Return, unchanged and with no pictures, the lines below from the very first through the one that contains "camera: 45 degrees right, 10 degrees down".

[[ RECORDS SHOWN open ]]

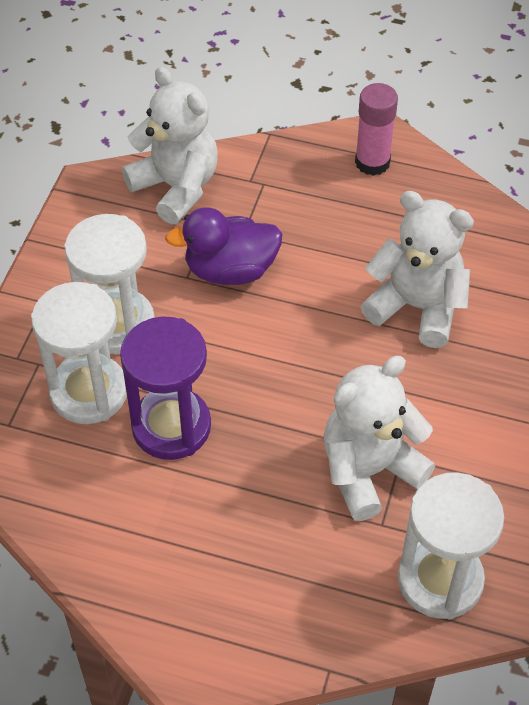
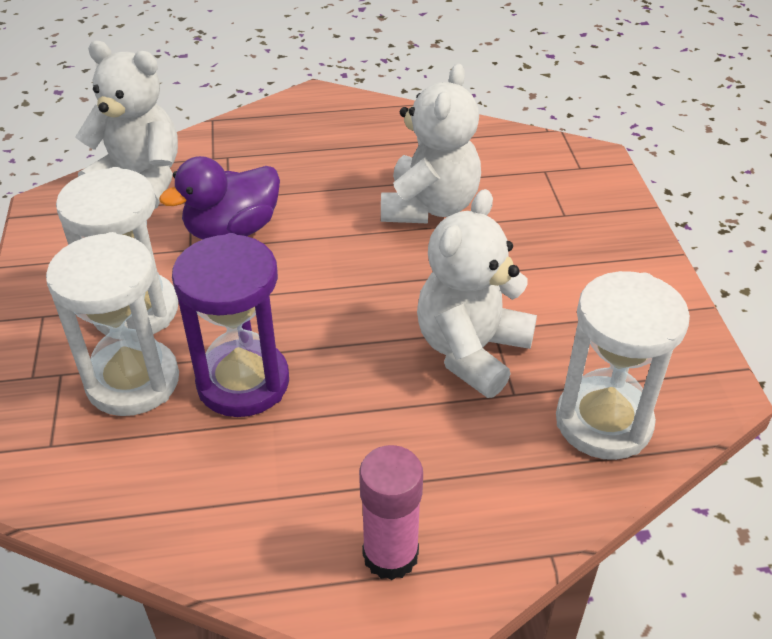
camera: 25 degrees left, 10 degrees down
(372, 162) = (320, 115): pink glue stick -> pink glue stick (390, 554)
(417, 307) = (429, 207): white teddy bear -> white teddy bear turned 105 degrees clockwise

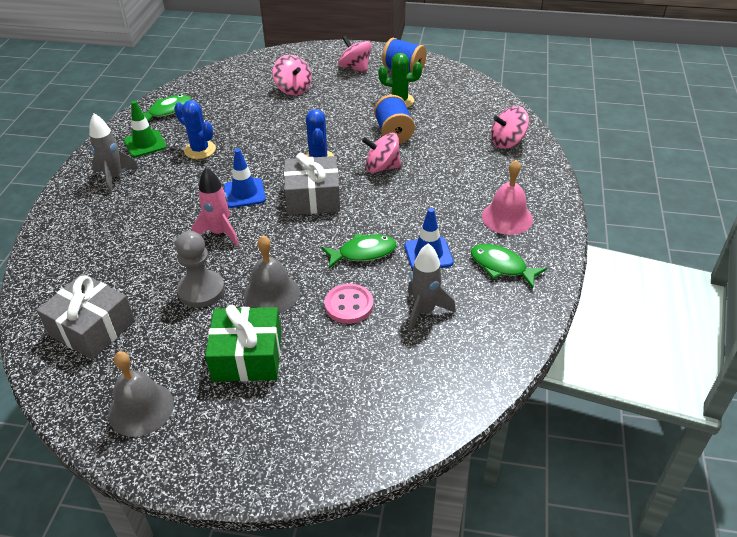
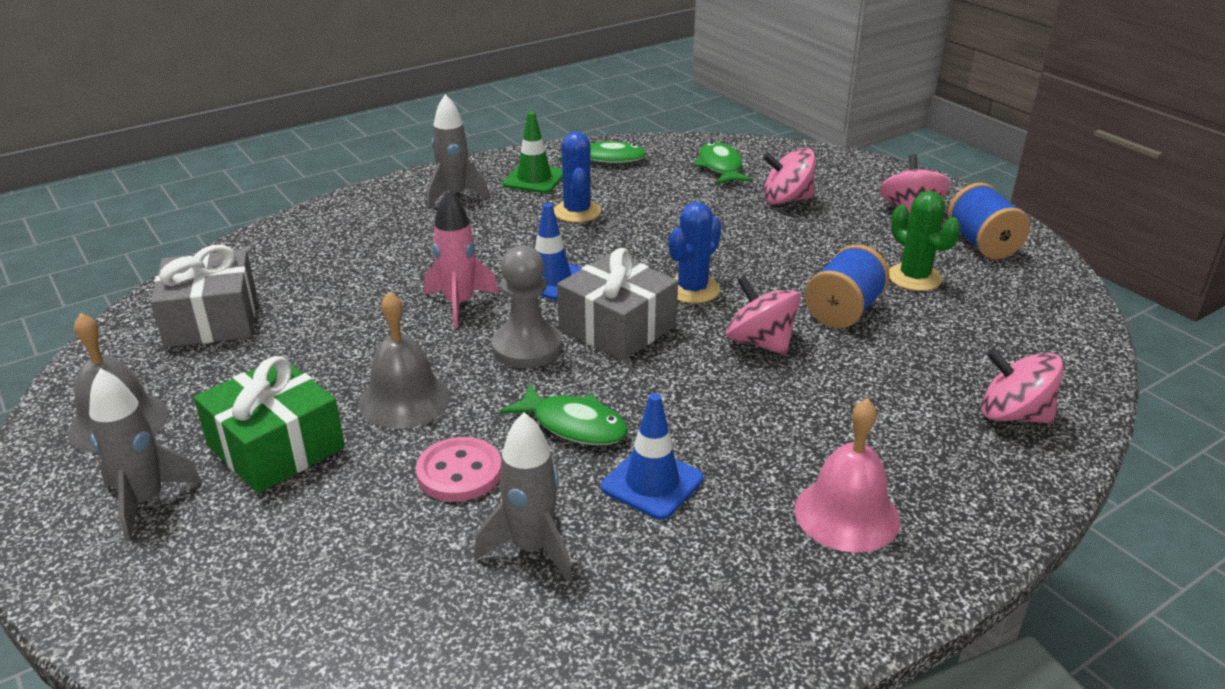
camera: 45 degrees right, 10 degrees down
(201, 290) = (349, 349): grey pawn -> grey pawn (527, 347)
(228, 425) = (146, 501): none -> grey rocket
(293, 89) = (786, 199): pink spinning top -> pink spinning top turned 75 degrees clockwise
(501, 266) = (731, 573): green fish -> green fish (720, 167)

[[ RECORDS SHOWN closed ]]

> [WRITTEN ANSWER]:
camera: 25 degrees left, 10 degrees down
(372, 162) = (320, 115): pink glue stick -> pink glue stick (390, 554)
(417, 307) = (429, 207): white teddy bear -> white teddy bear turned 105 degrees clockwise

camera: 45 degrees right, 10 degrees down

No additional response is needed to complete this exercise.